### Provided material
────────────────────────────────────────
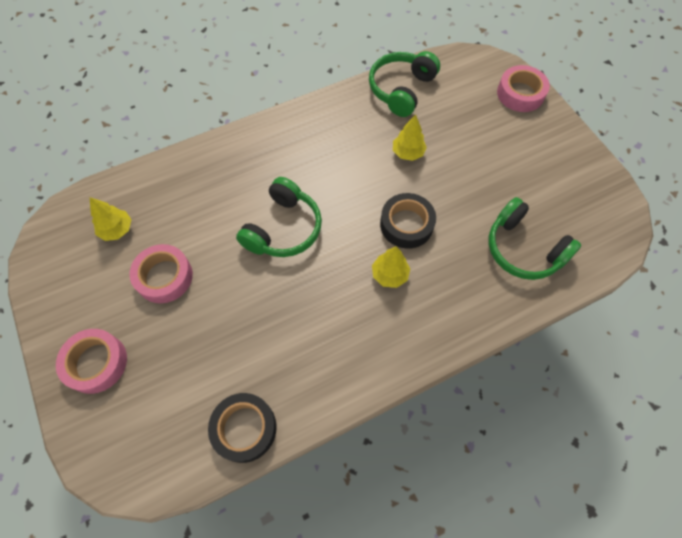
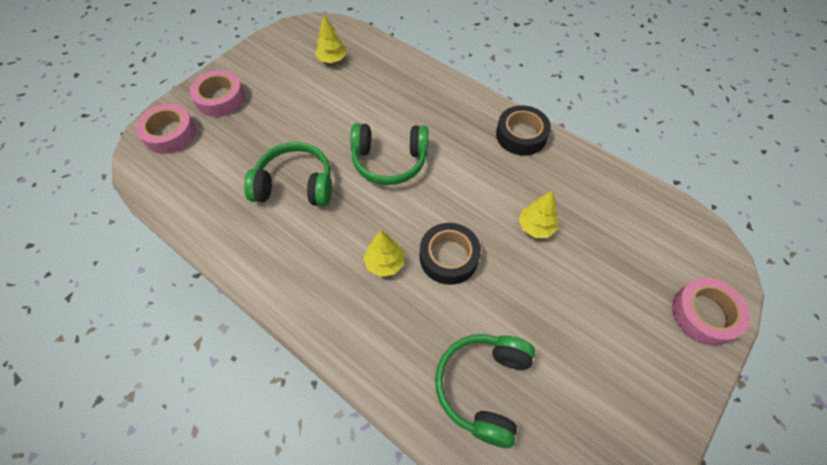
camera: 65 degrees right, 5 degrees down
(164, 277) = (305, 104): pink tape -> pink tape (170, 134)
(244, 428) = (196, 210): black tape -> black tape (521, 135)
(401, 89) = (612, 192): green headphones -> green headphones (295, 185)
────────────────────────────────────────
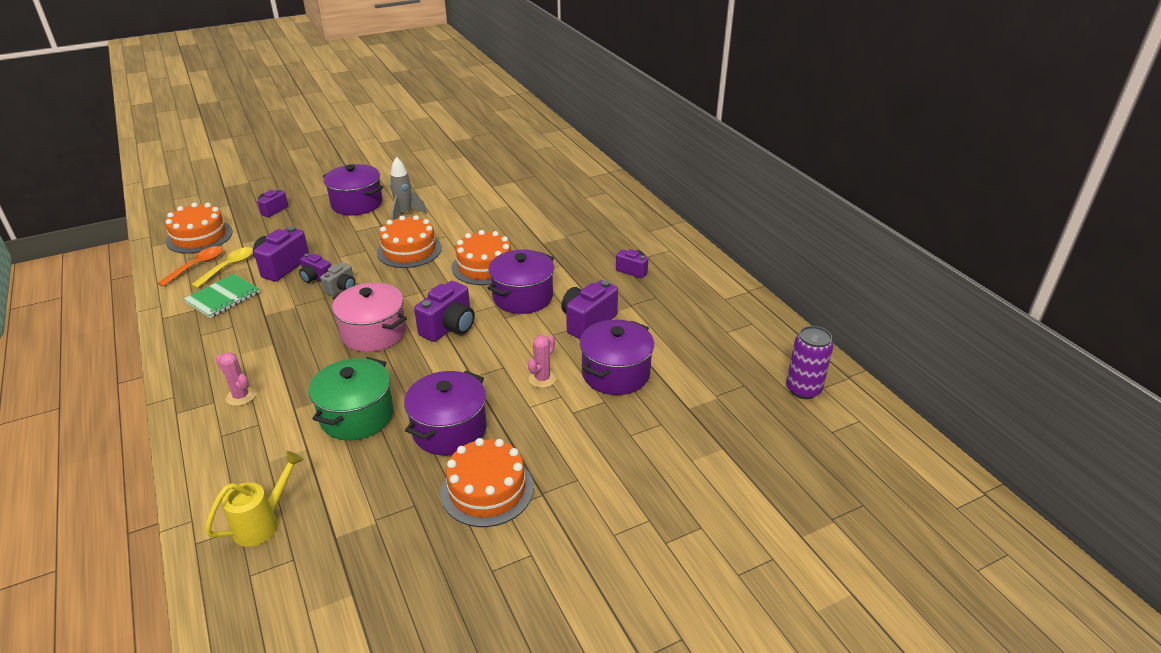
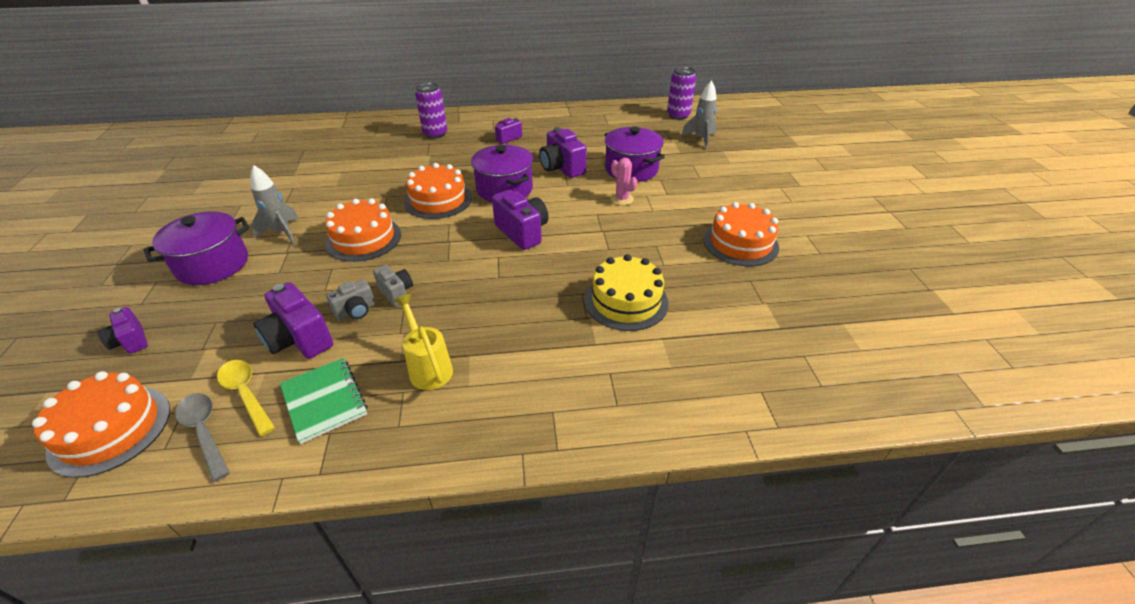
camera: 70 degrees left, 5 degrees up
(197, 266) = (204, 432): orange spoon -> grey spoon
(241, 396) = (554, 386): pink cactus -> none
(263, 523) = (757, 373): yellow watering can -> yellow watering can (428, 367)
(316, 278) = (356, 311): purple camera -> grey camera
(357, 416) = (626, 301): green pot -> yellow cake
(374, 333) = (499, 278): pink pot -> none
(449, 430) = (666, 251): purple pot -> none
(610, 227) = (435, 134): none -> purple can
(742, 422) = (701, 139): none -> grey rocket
────────────────────────────────────────
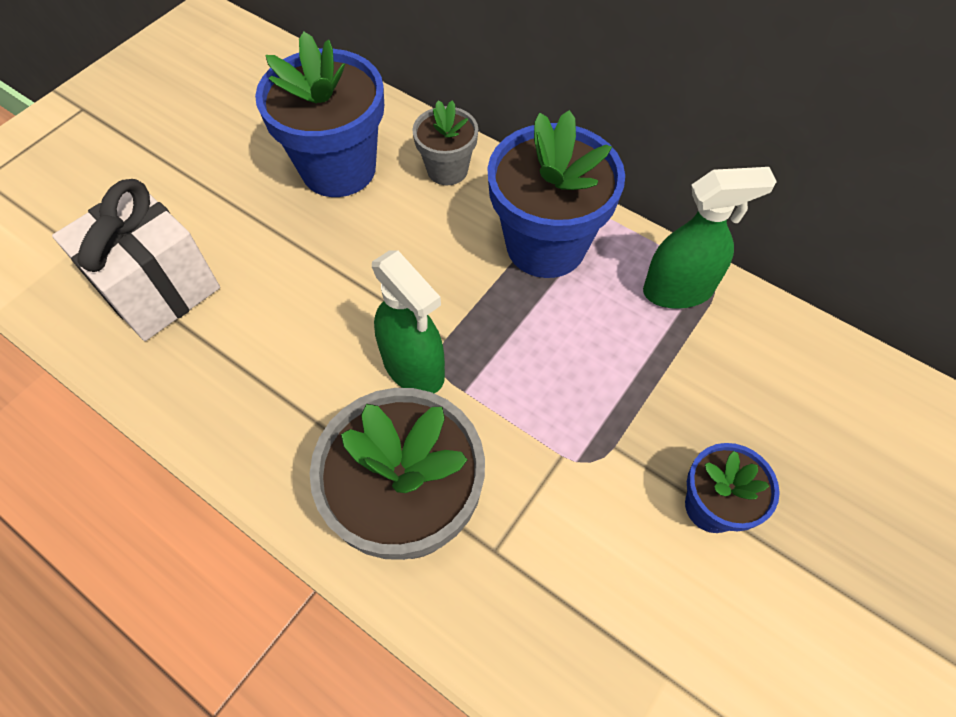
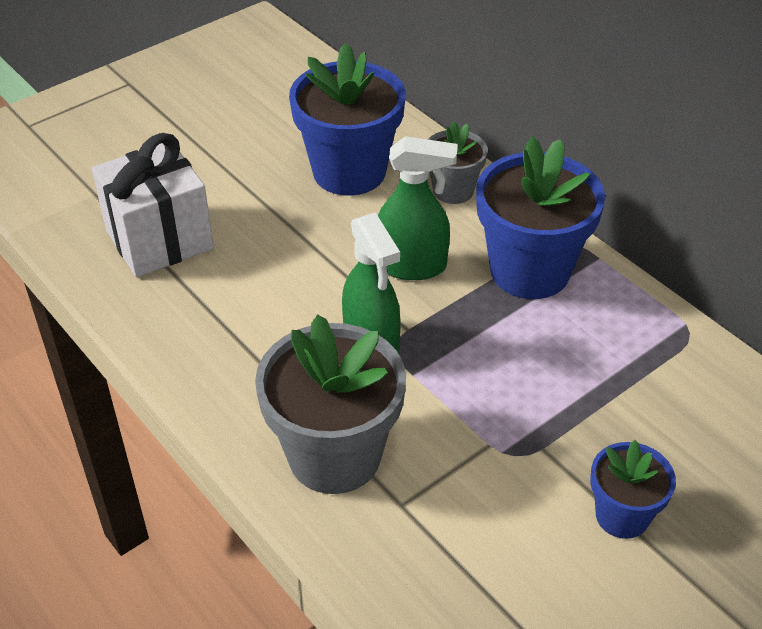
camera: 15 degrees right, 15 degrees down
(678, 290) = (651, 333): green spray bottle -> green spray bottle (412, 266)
────────────────────────────────────────
### Problem description
Every line of the listing that holds "down" is to be counted; give only the resulting number.

### Answer to the exercise
2